=== Task statement ===
Below are some records; find each line that carries the word "grey" and copy it.

=== Dataset extract ===

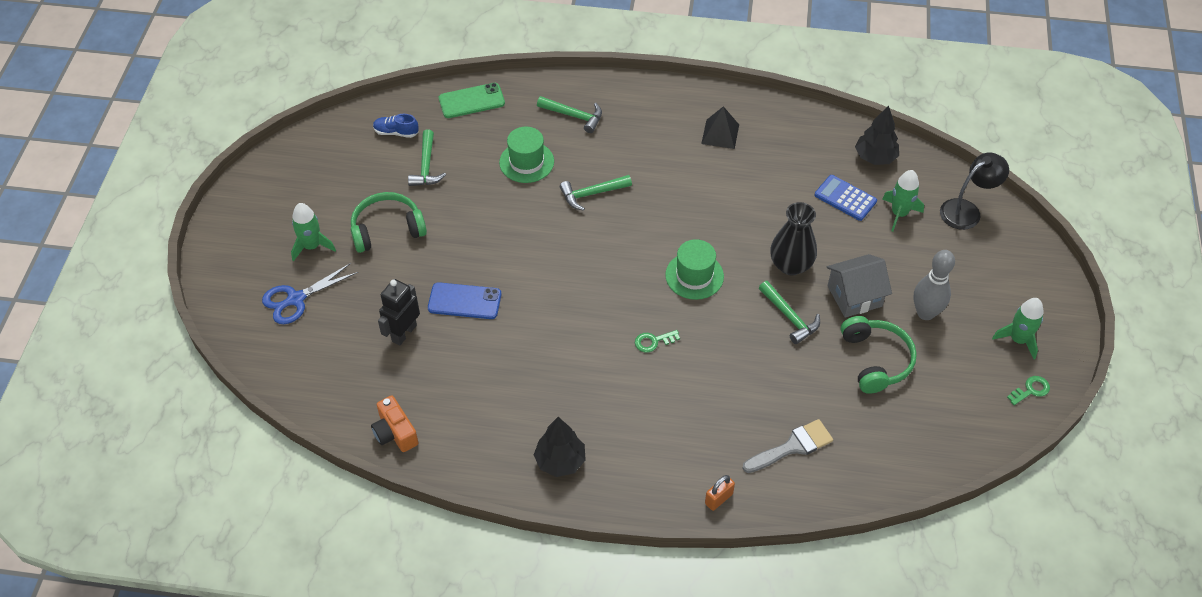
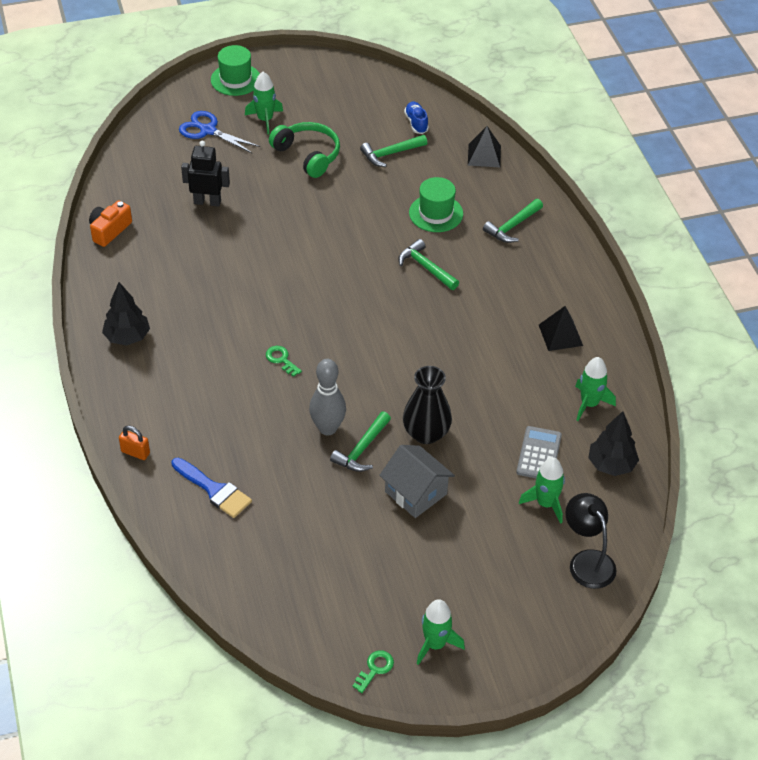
camera: 65 degrees right, 5 degrees down
(464, 301) = (259, 226): blue phone -> none
(471, 101) = (484, 155): green phone -> black pyramid
(574, 116) = (512, 226): green hammer -> green hammer turned 45 degrees clockwise
(694, 276) = (372, 366): green hat -> green hat (235, 79)
(792, 446) = (214, 490): grey brush -> blue brush
(805, 145) = (589, 404): none -> green rocket
(845, 198) = (539, 454): blue calculator -> grey calculator
(875, 360) = (345, 529): green headphones -> none
(925, 313) = (426, 556): grey bowling pin -> grey bowling pin (328, 428)
(967, 210) = (587, 561): black lamp -> black lamp turned 150 degrees counterclockwise
(1031, 390) = (375, 669): green key -> green key turned 90 degrees counterclockwise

=== Written response ===
(792, 446) = (214, 490): grey brush -> blue brush
(845, 198) = (539, 454): blue calculator -> grey calculator
(925, 313) = (426, 556): grey bowling pin -> grey bowling pin (328, 428)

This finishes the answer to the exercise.